* [What needs to be done]:
The lines below from the one with "change=scaled; old=toy fish" up to and including the one with "change=shifted; old=tall vase" are what you should set down, exactly and without pictures.

[Stored items]
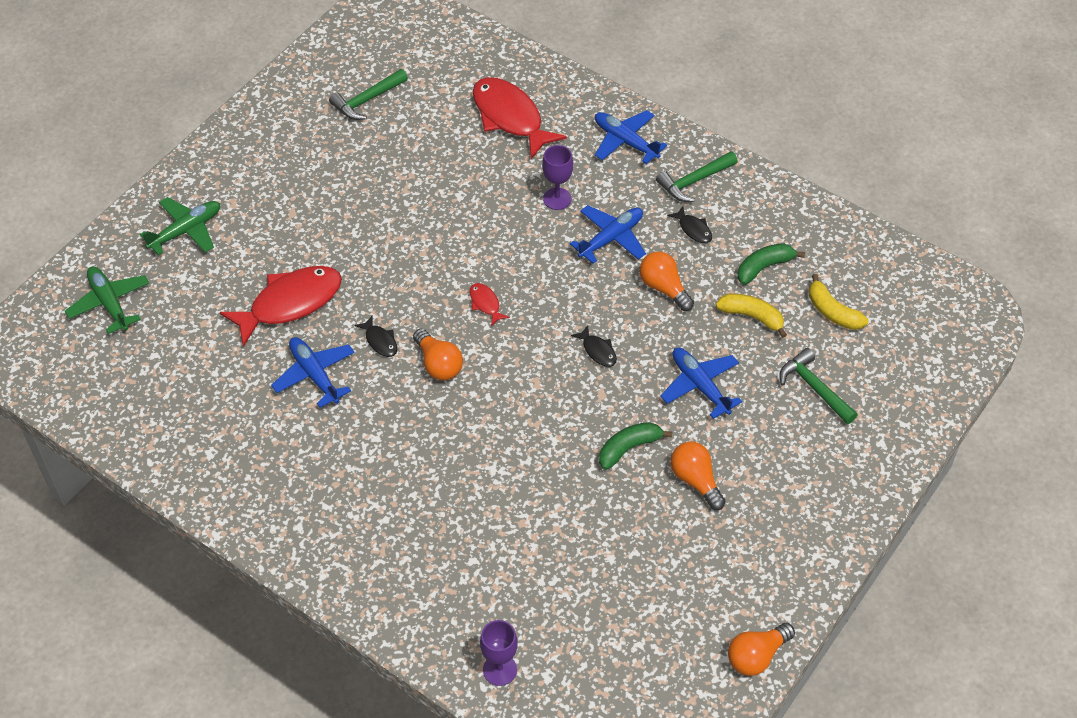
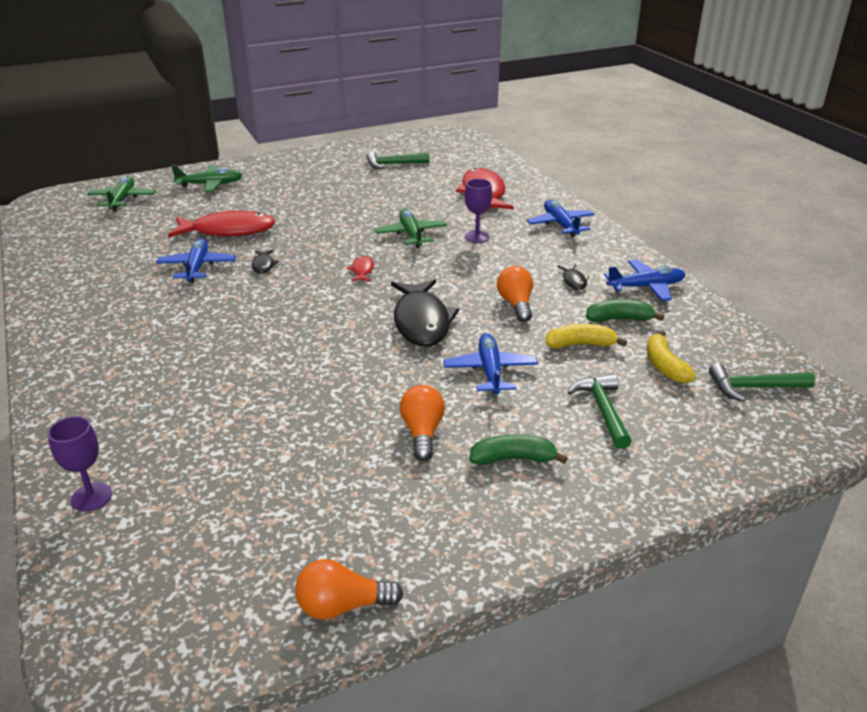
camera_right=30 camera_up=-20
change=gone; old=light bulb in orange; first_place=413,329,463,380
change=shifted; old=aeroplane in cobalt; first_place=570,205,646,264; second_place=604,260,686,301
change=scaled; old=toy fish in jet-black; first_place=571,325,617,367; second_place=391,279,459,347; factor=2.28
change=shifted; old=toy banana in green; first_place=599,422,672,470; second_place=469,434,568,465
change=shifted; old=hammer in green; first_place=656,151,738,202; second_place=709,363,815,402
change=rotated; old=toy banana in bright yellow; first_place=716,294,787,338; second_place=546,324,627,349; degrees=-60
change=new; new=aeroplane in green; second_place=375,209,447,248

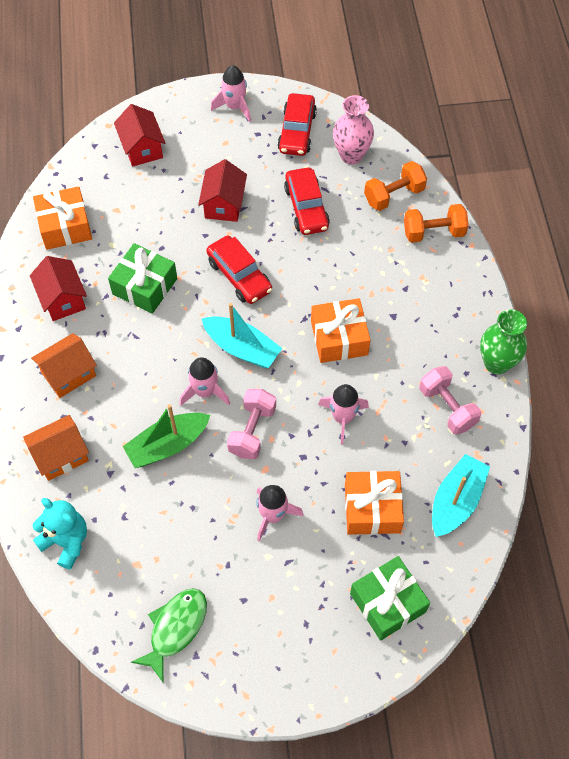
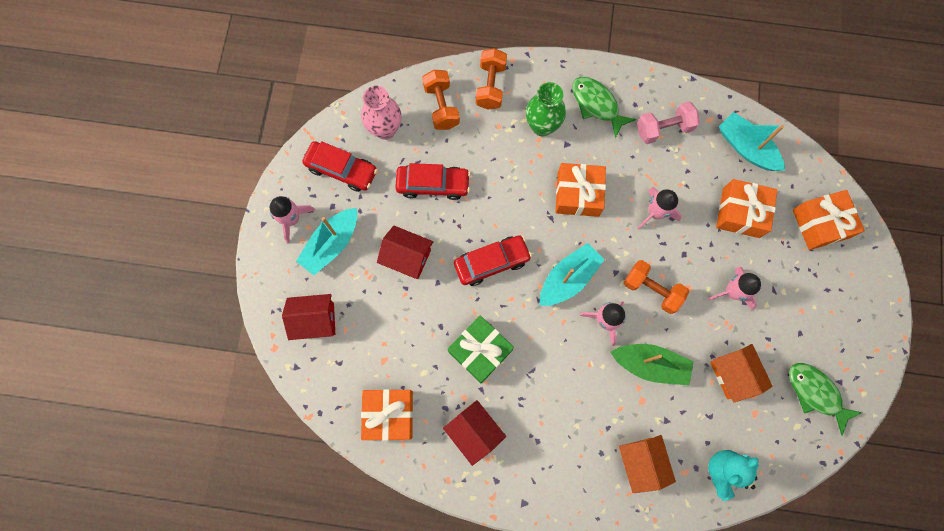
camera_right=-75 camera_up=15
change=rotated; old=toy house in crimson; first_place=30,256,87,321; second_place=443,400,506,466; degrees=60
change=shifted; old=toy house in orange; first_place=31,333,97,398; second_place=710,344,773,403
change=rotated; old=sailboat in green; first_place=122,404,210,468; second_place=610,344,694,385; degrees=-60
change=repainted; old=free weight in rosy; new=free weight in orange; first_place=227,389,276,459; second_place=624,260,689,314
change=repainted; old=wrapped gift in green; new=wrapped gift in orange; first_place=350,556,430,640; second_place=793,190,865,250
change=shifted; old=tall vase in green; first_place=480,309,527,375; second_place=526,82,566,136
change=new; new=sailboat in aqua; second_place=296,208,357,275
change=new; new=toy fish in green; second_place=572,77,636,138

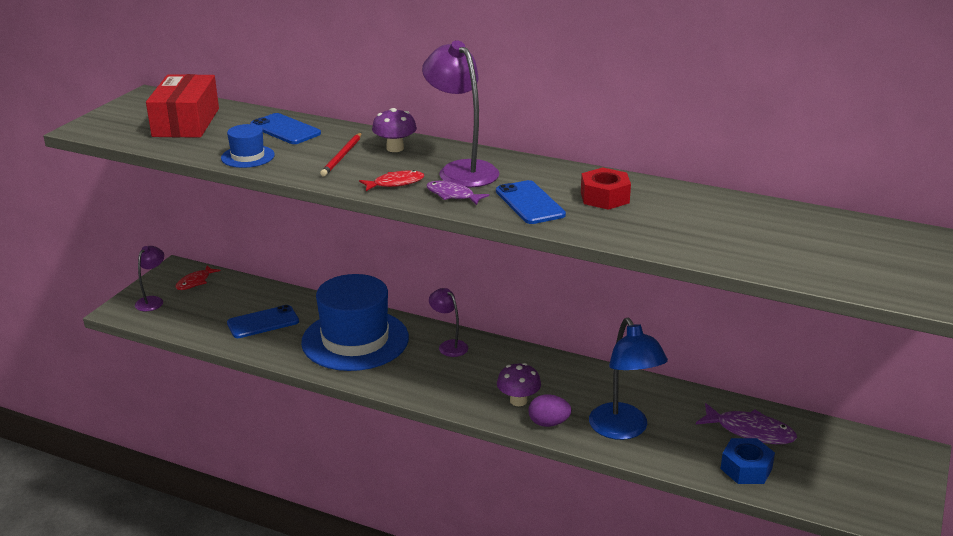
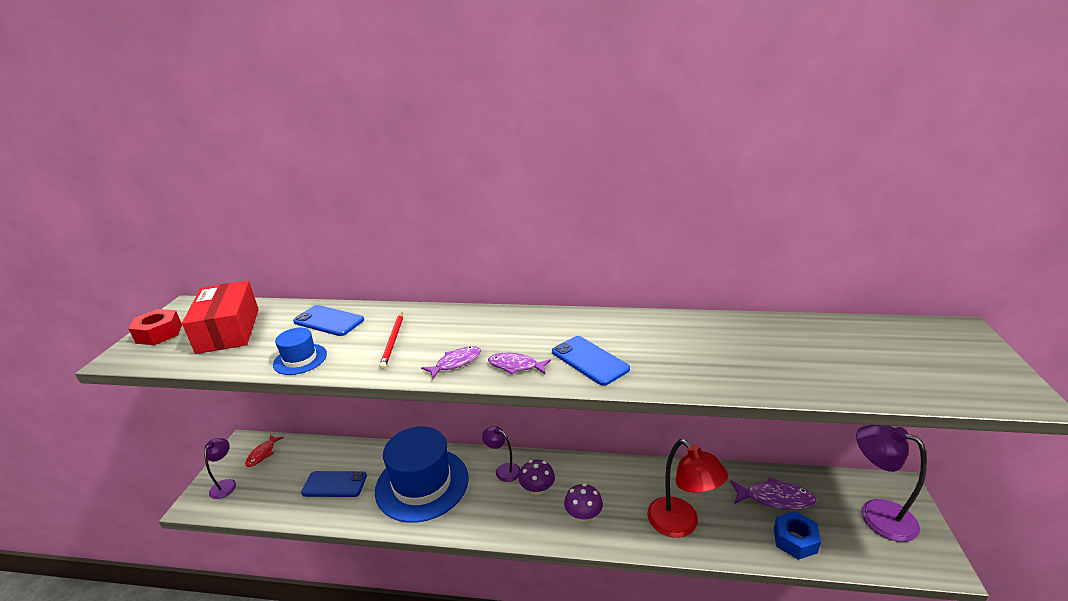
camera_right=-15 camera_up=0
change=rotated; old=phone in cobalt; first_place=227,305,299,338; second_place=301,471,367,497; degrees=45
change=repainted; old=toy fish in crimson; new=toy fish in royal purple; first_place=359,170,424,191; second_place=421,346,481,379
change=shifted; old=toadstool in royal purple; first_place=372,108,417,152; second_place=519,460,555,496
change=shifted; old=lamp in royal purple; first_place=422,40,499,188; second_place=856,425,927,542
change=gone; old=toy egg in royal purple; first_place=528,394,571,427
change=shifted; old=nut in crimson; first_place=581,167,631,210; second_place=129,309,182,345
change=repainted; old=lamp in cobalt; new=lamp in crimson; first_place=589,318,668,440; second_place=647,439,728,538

* [Exercise output]:
change=scaled; old=toy fish in jet-black; first_place=571,325,617,367; second_place=391,279,459,347; factor=2.28
change=shifted; old=toy banana in green; first_place=599,422,672,470; second_place=469,434,568,465
change=shifted; old=hammer in green; first_place=656,151,738,202; second_place=709,363,815,402
change=rotated; old=toy banana in bright yellow; first_place=716,294,787,338; second_place=546,324,627,349; degrees=-60
change=new; new=aeroplane in green; second_place=375,209,447,248

camera_right=-75 camera_up=15
change=rotated; old=toy house in crimson; first_place=30,256,87,321; second_place=443,400,506,466; degrees=60
change=shifted; old=toy house in orange; first_place=31,333,97,398; second_place=710,344,773,403
change=rotated; old=sailboat in green; first_place=122,404,210,468; second_place=610,344,694,385; degrees=-60
change=repainted; old=free weight in rosy; new=free weight in orange; first_place=227,389,276,459; second_place=624,260,689,314
change=repainted; old=wrapped gift in green; new=wrapped gift in orange; first_place=350,556,430,640; second_place=793,190,865,250
change=shifted; old=tall vase in green; first_place=480,309,527,375; second_place=526,82,566,136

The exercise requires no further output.